What is needed — Reproduce exactly, from the data that follows, the line with "yellow apple [232,272,278,316] -> none", the line with "blue rolling pin", and every line that lies between them.

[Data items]
----------------
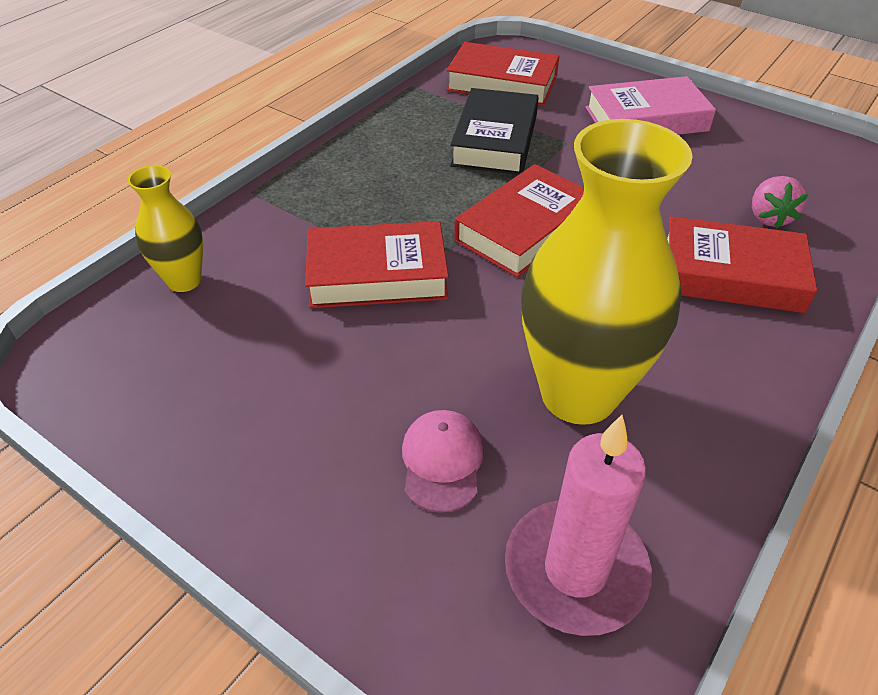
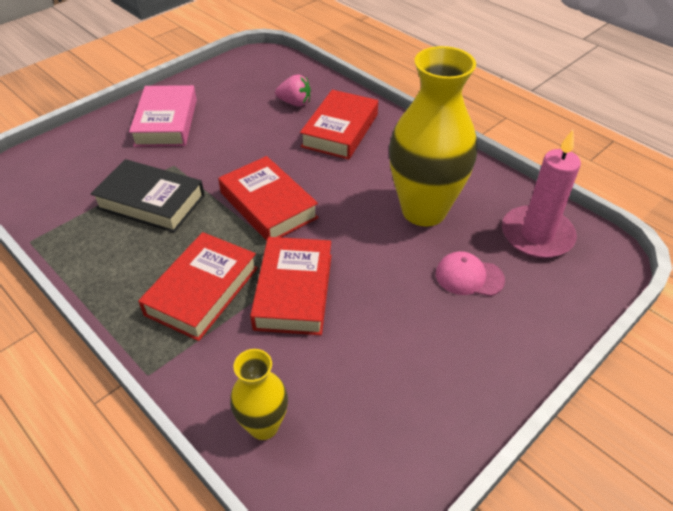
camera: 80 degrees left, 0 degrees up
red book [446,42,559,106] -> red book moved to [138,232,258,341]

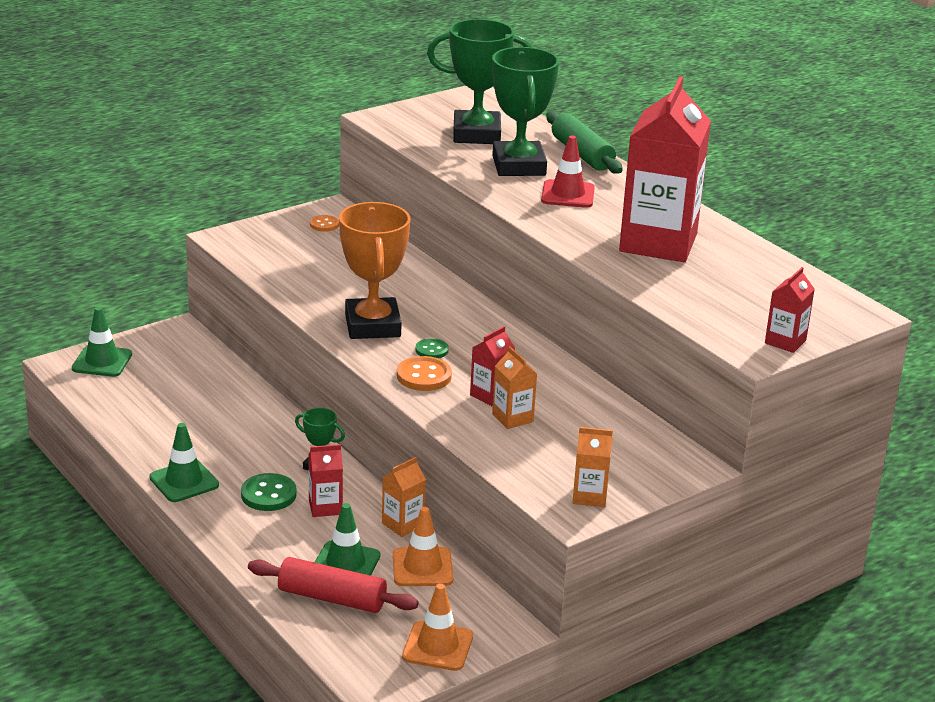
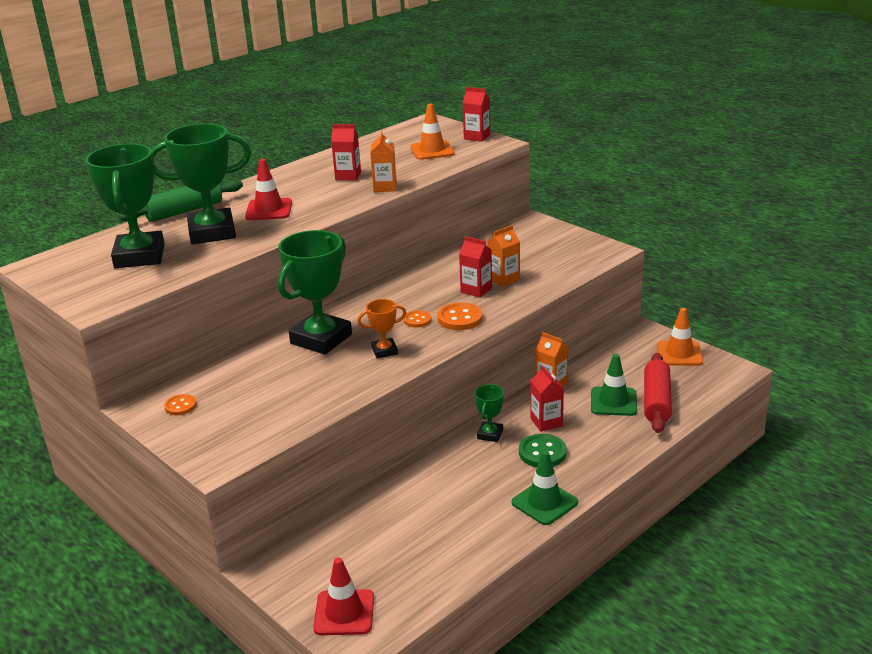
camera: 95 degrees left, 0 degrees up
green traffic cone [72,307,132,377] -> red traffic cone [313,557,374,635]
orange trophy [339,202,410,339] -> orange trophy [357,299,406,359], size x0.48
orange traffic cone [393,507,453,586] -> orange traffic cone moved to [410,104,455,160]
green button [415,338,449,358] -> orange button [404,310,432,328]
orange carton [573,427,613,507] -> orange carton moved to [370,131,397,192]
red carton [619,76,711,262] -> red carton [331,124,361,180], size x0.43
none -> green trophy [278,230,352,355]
----------------
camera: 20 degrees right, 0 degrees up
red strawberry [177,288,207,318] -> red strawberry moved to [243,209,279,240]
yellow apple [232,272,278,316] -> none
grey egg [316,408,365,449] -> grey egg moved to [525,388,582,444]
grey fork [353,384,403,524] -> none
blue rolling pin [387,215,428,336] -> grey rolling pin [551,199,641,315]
----------------
Solved problem —
yellow apple [232,272,278,316] -> none
grey egg [316,408,365,449] -> grey egg moved to [525,388,582,444]
grey fork [353,384,403,524] -> none
blue rolling pin [387,215,428,336] -> grey rolling pin [551,199,641,315]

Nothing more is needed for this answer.